Problem to solve – Please give back word for word the lines of the material below between the line containing "orange cheese: 9 -> 8" and the line containing "yellow cake: 2 -> 1", inclusive.

Provided data –

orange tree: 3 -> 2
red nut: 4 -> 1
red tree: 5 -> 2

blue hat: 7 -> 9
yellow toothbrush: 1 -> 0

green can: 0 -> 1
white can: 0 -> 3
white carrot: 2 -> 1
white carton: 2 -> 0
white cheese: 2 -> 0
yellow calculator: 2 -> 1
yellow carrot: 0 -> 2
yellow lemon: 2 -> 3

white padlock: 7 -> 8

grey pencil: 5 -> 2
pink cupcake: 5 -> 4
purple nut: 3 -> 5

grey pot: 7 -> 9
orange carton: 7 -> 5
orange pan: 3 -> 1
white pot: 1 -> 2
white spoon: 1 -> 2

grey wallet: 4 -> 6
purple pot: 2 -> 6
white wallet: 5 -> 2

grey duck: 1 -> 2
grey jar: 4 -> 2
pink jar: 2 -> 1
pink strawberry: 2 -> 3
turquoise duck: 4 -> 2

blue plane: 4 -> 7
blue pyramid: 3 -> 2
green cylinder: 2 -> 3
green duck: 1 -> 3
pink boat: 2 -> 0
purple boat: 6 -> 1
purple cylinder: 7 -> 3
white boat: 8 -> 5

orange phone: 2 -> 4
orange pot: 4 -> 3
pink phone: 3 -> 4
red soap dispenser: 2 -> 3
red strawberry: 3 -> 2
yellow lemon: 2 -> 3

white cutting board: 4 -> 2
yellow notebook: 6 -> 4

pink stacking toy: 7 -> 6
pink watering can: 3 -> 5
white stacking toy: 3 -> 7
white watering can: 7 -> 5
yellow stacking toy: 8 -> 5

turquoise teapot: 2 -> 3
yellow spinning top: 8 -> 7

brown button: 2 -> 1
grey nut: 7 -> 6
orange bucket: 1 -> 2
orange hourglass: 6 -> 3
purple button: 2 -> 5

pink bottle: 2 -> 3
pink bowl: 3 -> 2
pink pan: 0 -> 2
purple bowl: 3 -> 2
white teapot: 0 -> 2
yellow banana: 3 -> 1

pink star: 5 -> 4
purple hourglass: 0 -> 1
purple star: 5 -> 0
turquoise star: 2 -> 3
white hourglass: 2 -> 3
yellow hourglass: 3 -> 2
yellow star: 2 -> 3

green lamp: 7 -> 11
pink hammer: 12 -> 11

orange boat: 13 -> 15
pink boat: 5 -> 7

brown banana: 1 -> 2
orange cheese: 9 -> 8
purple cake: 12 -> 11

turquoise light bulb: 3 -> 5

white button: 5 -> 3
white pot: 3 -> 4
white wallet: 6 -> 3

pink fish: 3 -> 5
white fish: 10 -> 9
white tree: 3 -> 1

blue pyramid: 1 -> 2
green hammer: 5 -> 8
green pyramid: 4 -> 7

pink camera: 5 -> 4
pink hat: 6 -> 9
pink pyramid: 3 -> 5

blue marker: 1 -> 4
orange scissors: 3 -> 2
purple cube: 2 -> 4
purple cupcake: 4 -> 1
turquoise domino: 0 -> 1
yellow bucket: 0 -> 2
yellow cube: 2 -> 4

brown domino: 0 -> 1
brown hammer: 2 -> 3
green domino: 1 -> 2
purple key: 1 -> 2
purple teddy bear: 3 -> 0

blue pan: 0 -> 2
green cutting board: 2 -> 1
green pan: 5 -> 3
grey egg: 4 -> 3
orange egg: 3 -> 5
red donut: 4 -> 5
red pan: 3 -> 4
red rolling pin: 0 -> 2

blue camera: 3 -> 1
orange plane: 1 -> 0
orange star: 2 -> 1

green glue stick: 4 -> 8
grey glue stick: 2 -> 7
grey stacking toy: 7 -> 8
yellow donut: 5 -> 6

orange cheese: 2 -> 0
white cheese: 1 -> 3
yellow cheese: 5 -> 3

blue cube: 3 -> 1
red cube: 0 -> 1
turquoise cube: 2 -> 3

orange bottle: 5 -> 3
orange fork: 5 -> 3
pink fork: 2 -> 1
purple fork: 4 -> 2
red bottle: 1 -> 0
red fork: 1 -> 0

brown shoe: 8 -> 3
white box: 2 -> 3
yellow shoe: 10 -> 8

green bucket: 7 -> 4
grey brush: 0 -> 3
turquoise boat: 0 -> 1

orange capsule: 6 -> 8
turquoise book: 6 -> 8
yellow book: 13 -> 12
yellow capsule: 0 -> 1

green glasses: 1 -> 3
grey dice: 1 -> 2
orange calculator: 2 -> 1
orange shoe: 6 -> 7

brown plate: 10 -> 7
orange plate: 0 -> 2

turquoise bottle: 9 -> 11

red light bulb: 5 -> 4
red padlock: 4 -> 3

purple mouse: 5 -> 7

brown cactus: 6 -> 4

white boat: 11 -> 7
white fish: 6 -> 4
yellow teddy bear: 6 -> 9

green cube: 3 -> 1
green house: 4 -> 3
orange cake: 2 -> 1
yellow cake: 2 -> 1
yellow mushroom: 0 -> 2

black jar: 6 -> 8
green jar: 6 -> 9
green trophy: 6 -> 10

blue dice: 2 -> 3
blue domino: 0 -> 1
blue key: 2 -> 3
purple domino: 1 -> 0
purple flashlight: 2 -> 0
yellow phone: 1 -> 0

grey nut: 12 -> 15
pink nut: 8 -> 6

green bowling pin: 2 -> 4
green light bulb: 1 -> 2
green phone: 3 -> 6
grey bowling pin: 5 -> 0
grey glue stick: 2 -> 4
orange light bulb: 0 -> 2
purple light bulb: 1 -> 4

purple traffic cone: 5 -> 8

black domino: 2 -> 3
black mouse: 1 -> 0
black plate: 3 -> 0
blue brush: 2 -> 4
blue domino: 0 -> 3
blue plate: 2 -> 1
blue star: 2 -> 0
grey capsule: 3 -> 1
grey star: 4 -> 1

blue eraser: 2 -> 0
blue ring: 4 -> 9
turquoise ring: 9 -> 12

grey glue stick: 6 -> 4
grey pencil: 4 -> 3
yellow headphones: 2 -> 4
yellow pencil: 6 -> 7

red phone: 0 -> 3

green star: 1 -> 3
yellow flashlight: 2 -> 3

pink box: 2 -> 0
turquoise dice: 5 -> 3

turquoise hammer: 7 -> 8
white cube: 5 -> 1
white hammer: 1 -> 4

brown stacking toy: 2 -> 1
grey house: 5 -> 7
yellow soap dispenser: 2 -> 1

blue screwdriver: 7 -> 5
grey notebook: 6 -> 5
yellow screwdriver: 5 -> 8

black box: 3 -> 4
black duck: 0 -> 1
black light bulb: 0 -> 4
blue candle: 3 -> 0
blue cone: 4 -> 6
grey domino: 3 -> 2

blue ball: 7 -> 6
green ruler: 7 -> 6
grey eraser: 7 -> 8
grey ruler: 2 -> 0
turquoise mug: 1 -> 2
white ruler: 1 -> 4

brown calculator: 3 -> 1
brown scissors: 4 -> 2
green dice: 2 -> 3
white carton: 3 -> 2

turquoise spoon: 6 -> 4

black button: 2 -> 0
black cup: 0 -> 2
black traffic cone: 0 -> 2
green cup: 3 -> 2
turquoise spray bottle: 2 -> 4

Result for this exercise –
orange cheese: 9 -> 8
purple cake: 12 -> 11

turquoise light bulb: 3 -> 5

white button: 5 -> 3
white pot: 3 -> 4
white wallet: 6 -> 3

pink fish: 3 -> 5
white fish: 10 -> 9
white tree: 3 -> 1

blue pyramid: 1 -> 2
green hammer: 5 -> 8
green pyramid: 4 -> 7

pink camera: 5 -> 4
pink hat: 6 -> 9
pink pyramid: 3 -> 5

blue marker: 1 -> 4
orange scissors: 3 -> 2
purple cube: 2 -> 4
purple cupcake: 4 -> 1
turquoise domino: 0 -> 1
yellow bucket: 0 -> 2
yellow cube: 2 -> 4

brown domino: 0 -> 1
brown hammer: 2 -> 3
green domino: 1 -> 2
purple key: 1 -> 2
purple teddy bear: 3 -> 0

blue pan: 0 -> 2
green cutting board: 2 -> 1
green pan: 5 -> 3
grey egg: 4 -> 3
orange egg: 3 -> 5
red donut: 4 -> 5
red pan: 3 -> 4
red rolling pin: 0 -> 2

blue camera: 3 -> 1
orange plane: 1 -> 0
orange star: 2 -> 1

green glue stick: 4 -> 8
grey glue stick: 2 -> 7
grey stacking toy: 7 -> 8
yellow donut: 5 -> 6

orange cheese: 2 -> 0
white cheese: 1 -> 3
yellow cheese: 5 -> 3

blue cube: 3 -> 1
red cube: 0 -> 1
turquoise cube: 2 -> 3

orange bottle: 5 -> 3
orange fork: 5 -> 3
pink fork: 2 -> 1
purple fork: 4 -> 2
red bottle: 1 -> 0
red fork: 1 -> 0

brown shoe: 8 -> 3
white box: 2 -> 3
yellow shoe: 10 -> 8

green bucket: 7 -> 4
grey brush: 0 -> 3
turquoise boat: 0 -> 1

orange capsule: 6 -> 8
turquoise book: 6 -> 8
yellow book: 13 -> 12
yellow capsule: 0 -> 1

green glasses: 1 -> 3
grey dice: 1 -> 2
orange calculator: 2 -> 1
orange shoe: 6 -> 7

brown plate: 10 -> 7
orange plate: 0 -> 2

turquoise bottle: 9 -> 11

red light bulb: 5 -> 4
red padlock: 4 -> 3

purple mouse: 5 -> 7

brown cactus: 6 -> 4

white boat: 11 -> 7
white fish: 6 -> 4
yellow teddy bear: 6 -> 9

green cube: 3 -> 1
green house: 4 -> 3
orange cake: 2 -> 1
yellow cake: 2 -> 1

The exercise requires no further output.